(Before and after images)
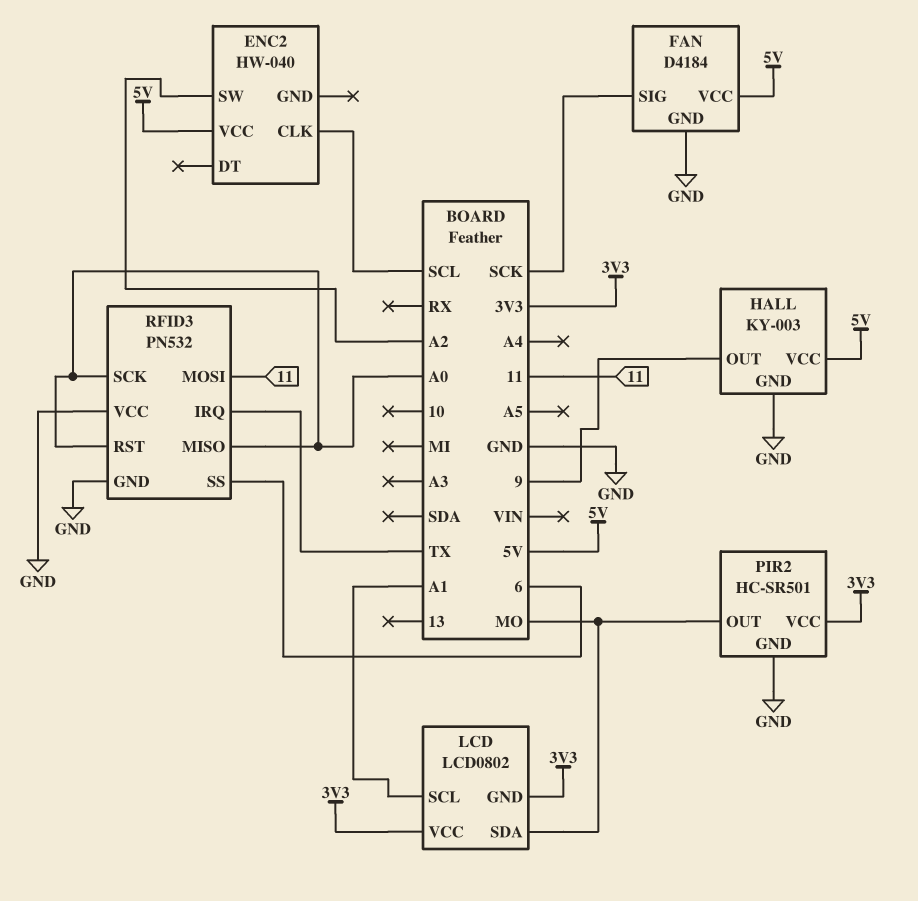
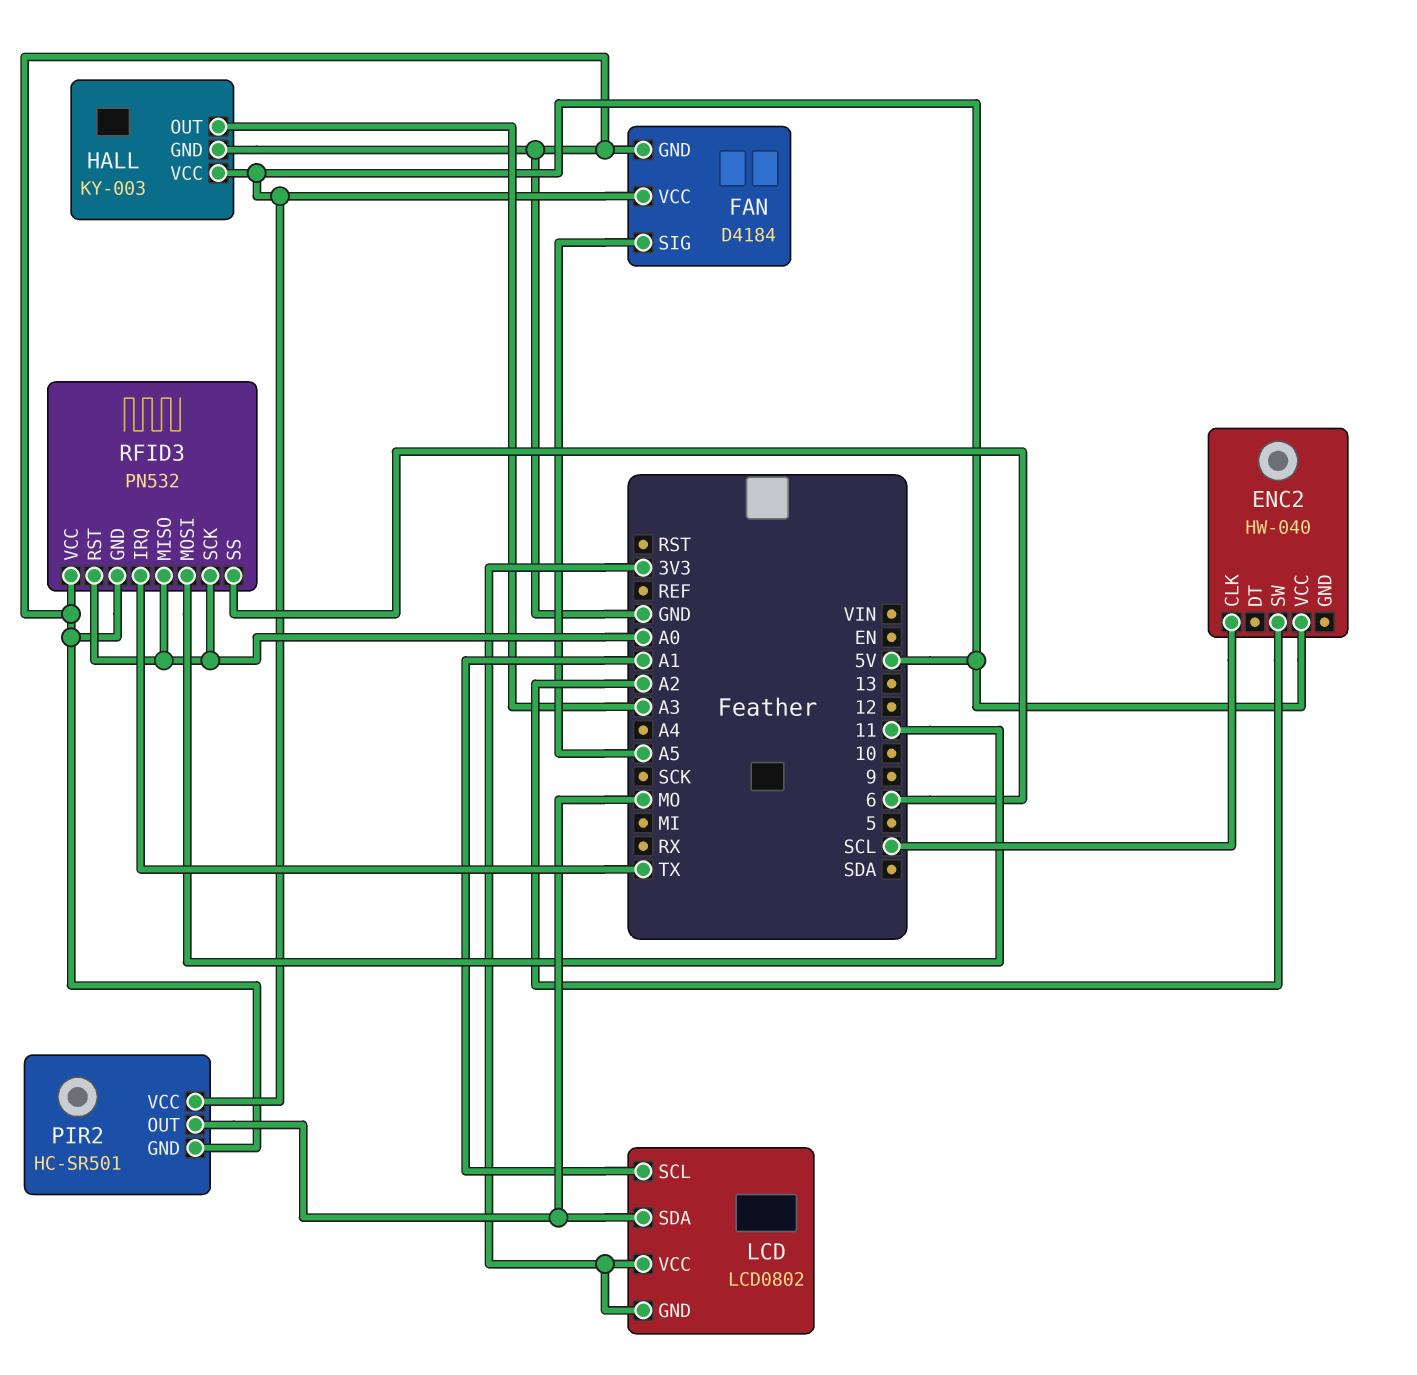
FAN pin SIG: SCK -> A5
HALL pin OUT: 9 -> A3
PIR2 pin VCC: 3V3 -> 5V

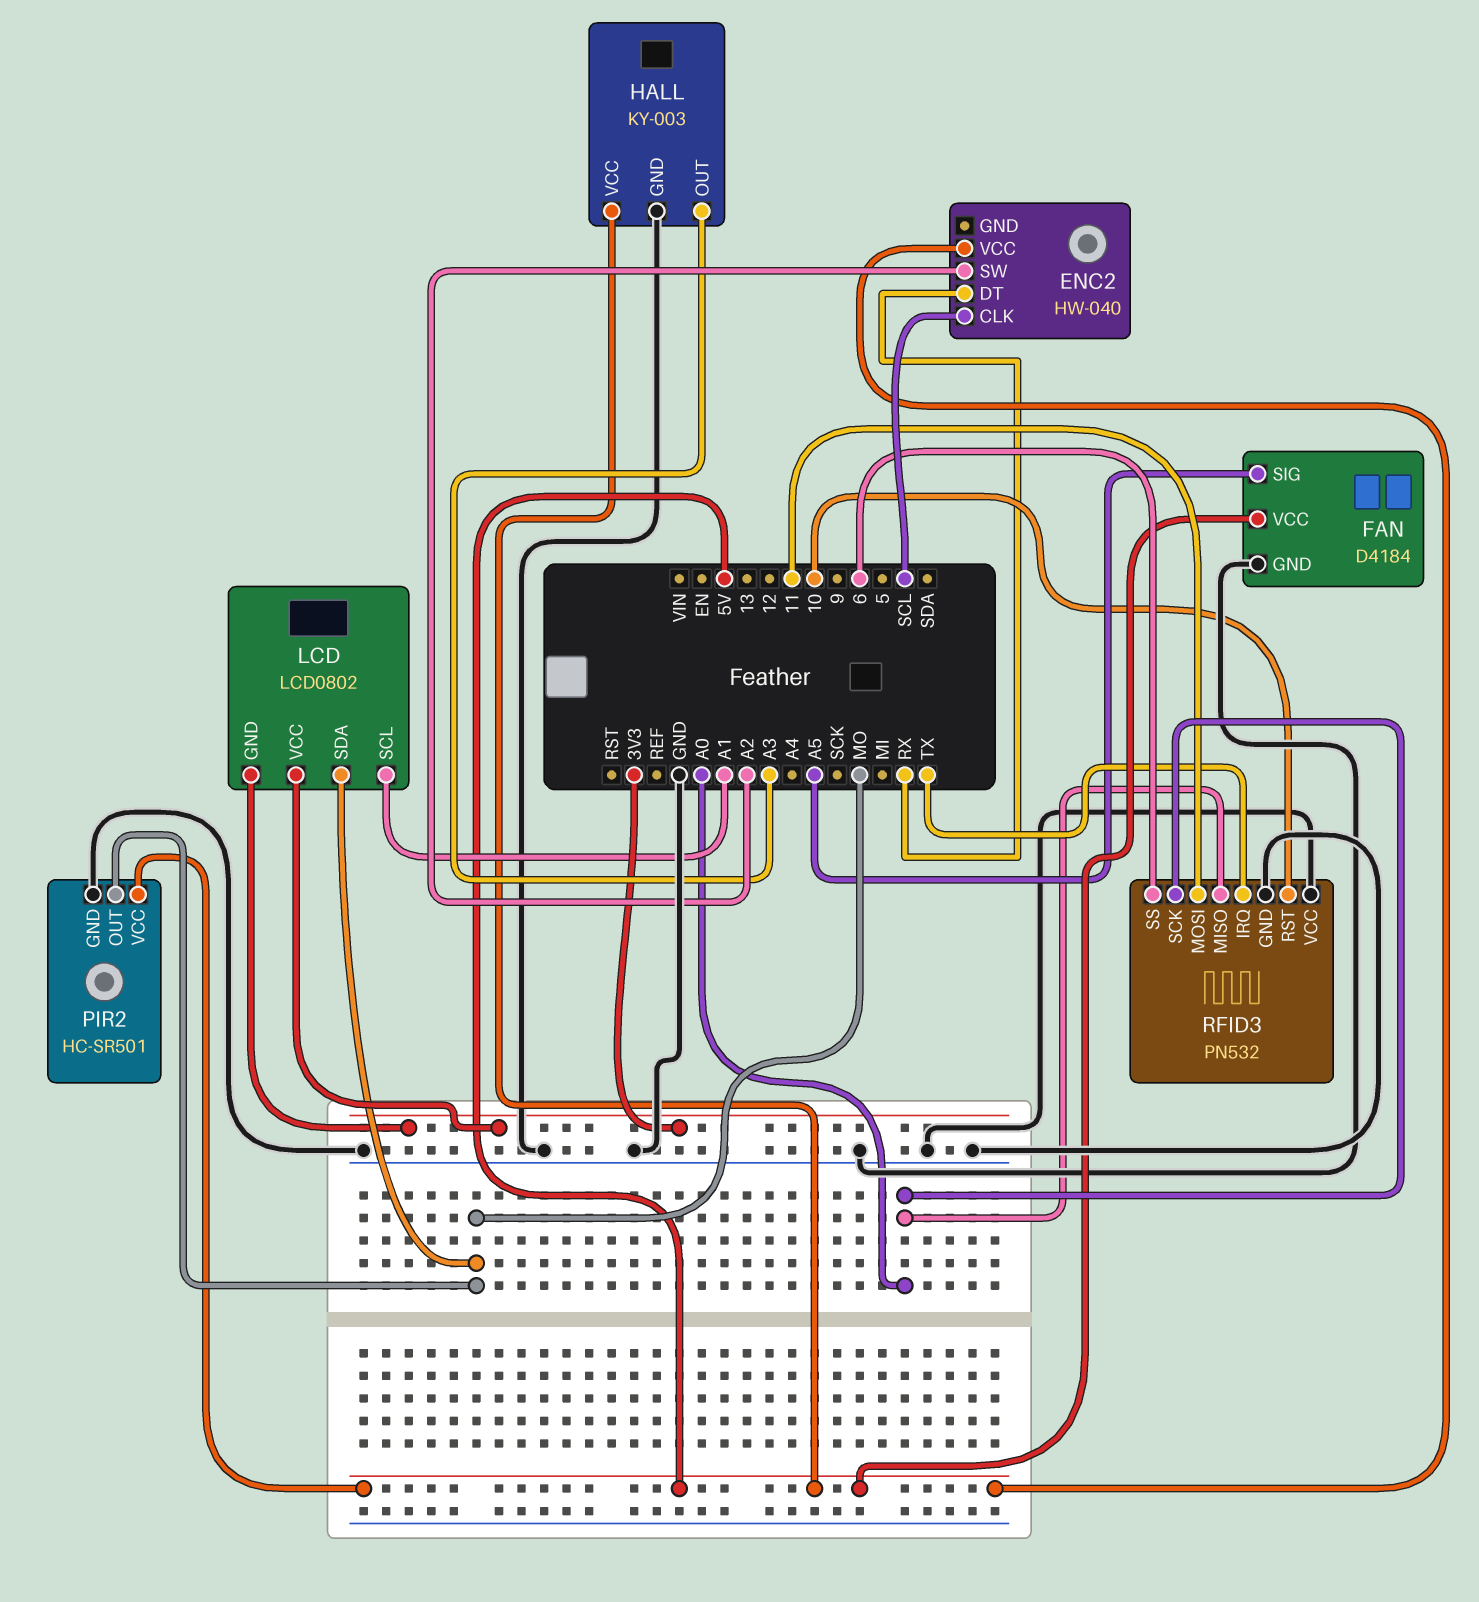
ENC2 pin DT: none -> RX
RFID3 pin RST: A0 -> 10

_What the exercise asks_
The pictures in the entries above should be left out; all else must be copied exactly.

_Answer space_
FAN pin SIG: SCK -> A5
HALL pin OUT: 9 -> A3
PIR2 pin VCC: 3V3 -> 5V

ENC2 pin DT: none -> RX
RFID3 pin RST: A0 -> 10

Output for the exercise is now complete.